» **What you have to do**: Word for word, copy the listing below and leave out its images.

» **Given entries**:
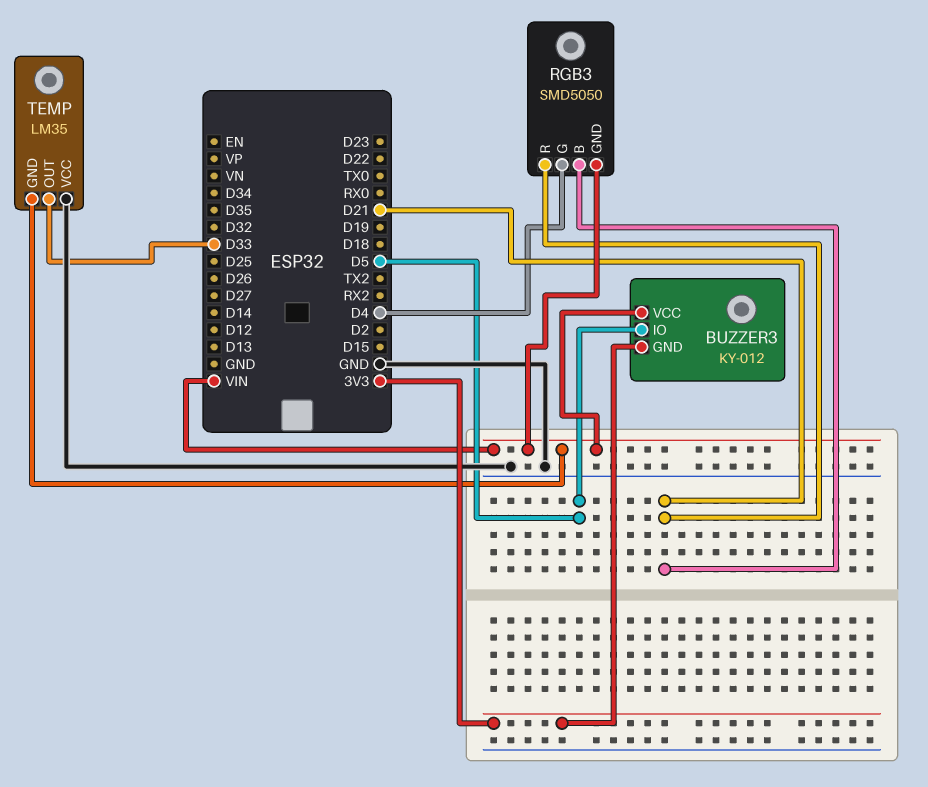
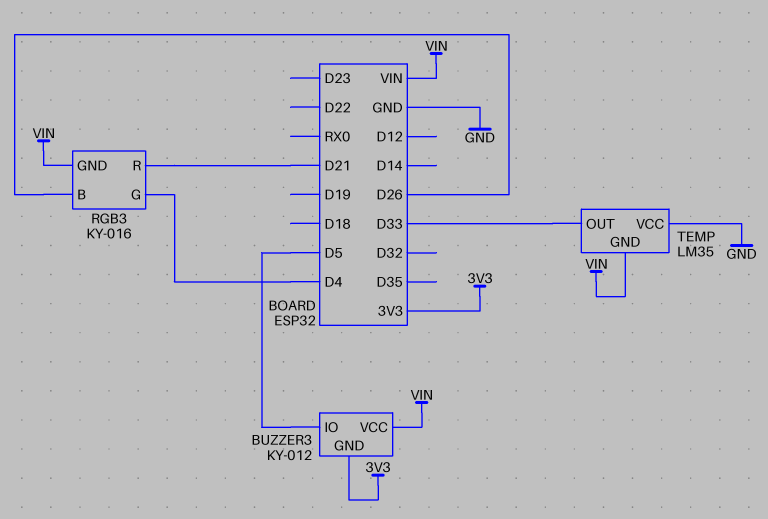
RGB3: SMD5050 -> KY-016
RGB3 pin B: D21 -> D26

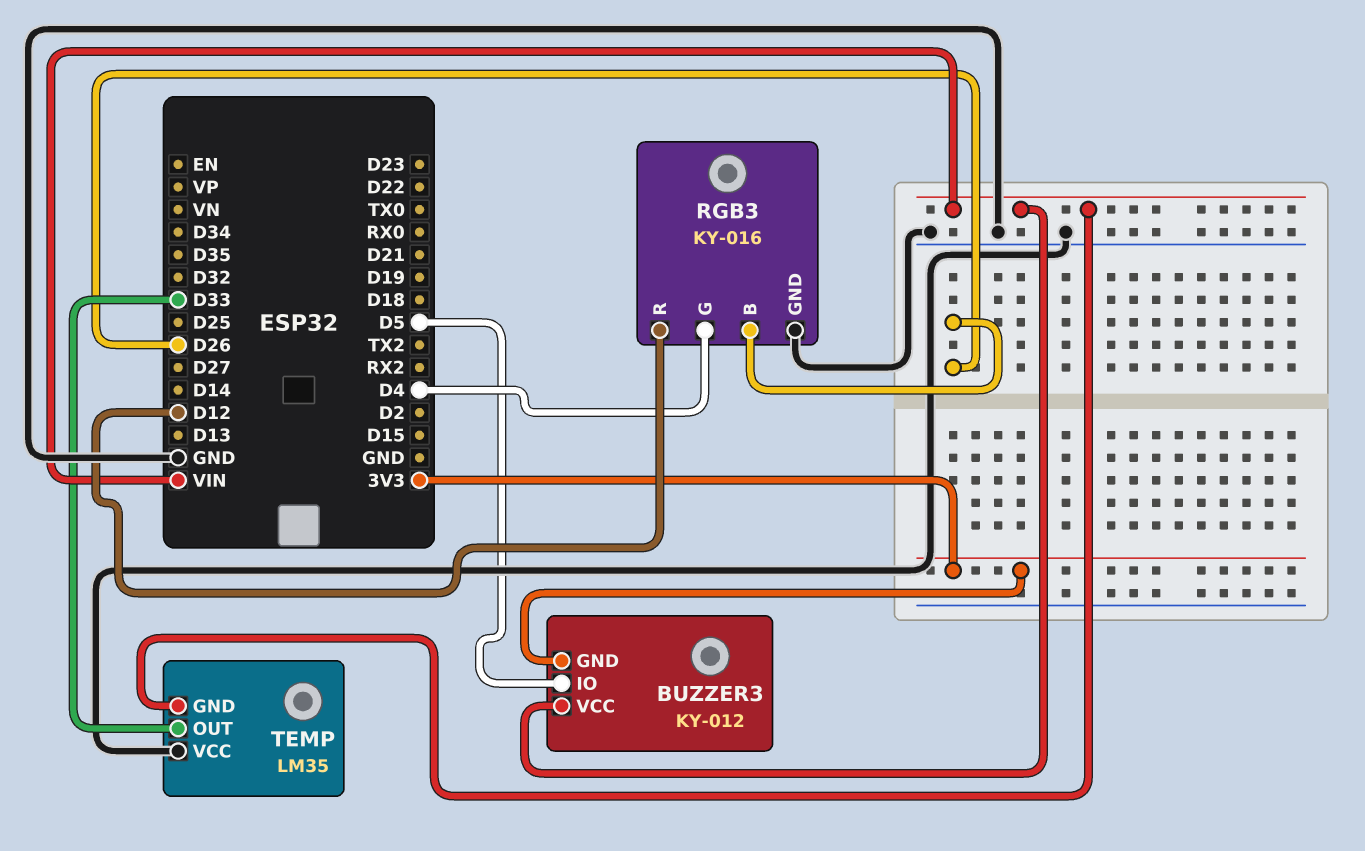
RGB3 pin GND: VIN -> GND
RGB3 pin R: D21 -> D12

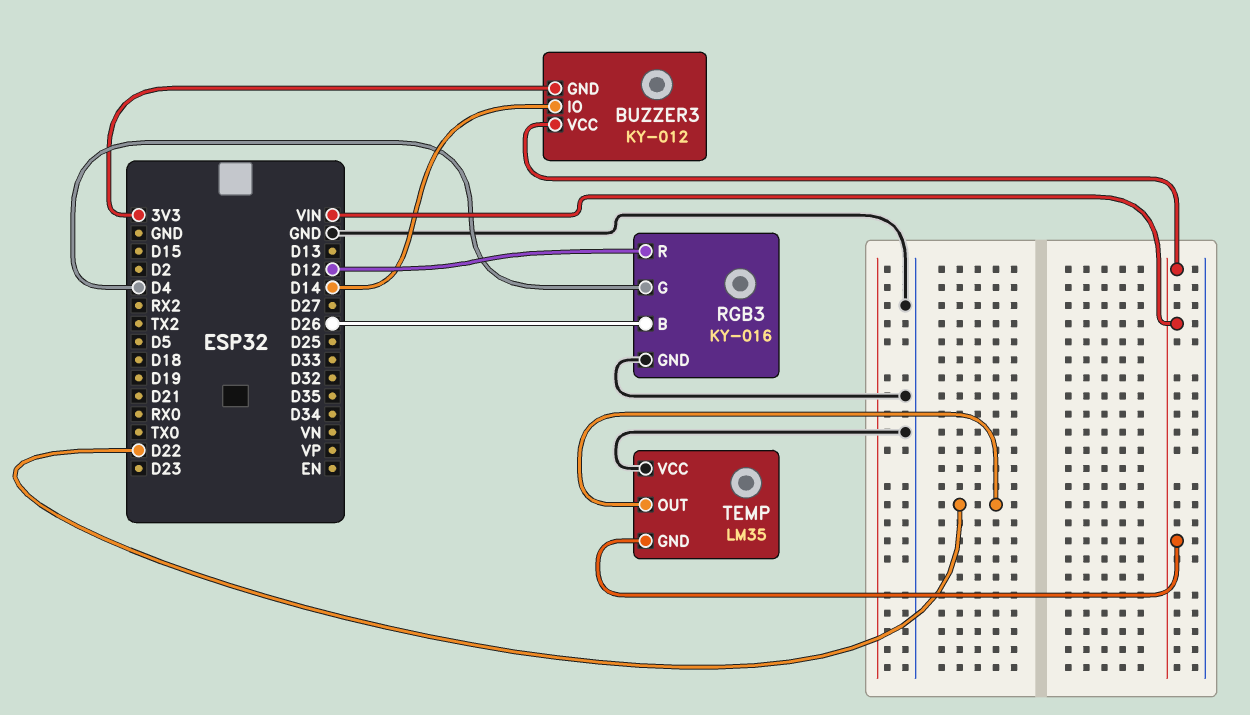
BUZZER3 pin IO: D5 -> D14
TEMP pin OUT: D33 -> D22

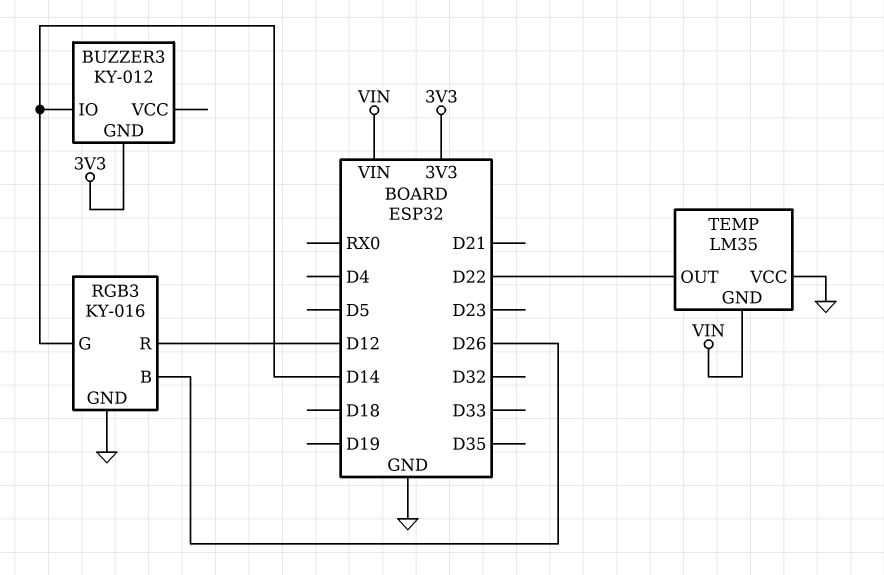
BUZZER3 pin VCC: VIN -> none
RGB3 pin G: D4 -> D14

» **Written solution**:
RGB3: SMD5050 -> KY-016
RGB3 pin B: D21 -> D26

RGB3 pin GND: VIN -> GND
RGB3 pin R: D21 -> D12

BUZZER3 pin IO: D5 -> D14
TEMP pin OUT: D33 -> D22

BUZZER3 pin VCC: VIN -> none
RGB3 pin G: D4 -> D14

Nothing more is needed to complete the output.